■ Your task ■
From the listing below, copy each line that holds "robot".

::: Data extracts :::

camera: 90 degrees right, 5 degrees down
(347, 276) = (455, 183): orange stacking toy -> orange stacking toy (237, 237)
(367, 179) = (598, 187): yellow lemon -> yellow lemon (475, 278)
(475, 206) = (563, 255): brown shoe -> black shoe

:::
::: Data extracts :::

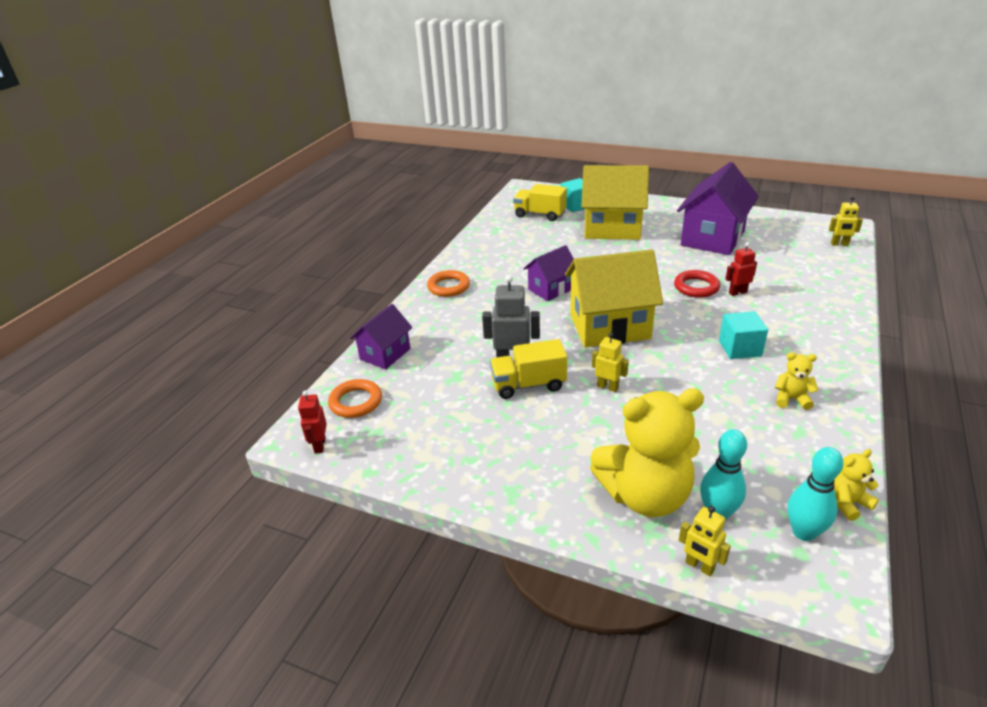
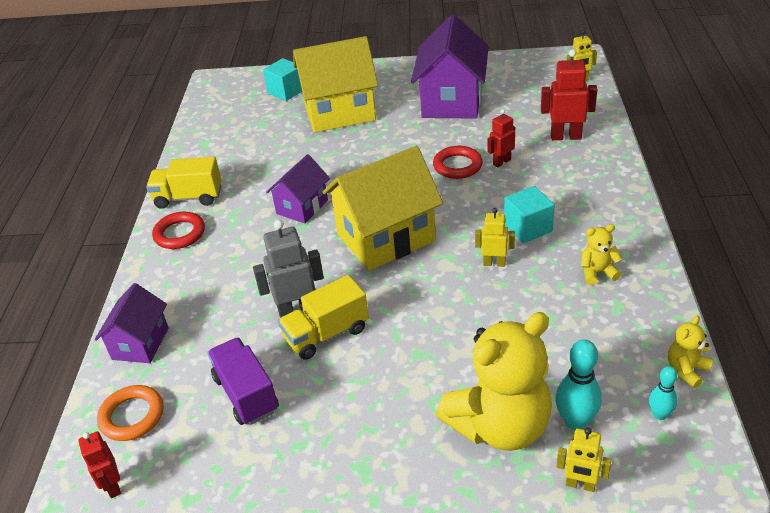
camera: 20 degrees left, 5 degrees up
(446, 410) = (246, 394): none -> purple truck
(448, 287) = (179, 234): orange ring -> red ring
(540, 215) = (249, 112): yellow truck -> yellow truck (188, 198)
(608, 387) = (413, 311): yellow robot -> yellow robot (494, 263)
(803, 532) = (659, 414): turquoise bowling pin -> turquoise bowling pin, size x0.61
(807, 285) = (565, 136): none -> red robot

:::
::: Data extracts :::

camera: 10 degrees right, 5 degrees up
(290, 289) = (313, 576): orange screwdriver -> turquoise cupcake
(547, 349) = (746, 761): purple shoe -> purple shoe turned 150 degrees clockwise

:::

■ Problem solution ■
(608, 387) = (413, 311): yellow robot -> yellow robot (494, 263)
(807, 285) = (565, 136): none -> red robot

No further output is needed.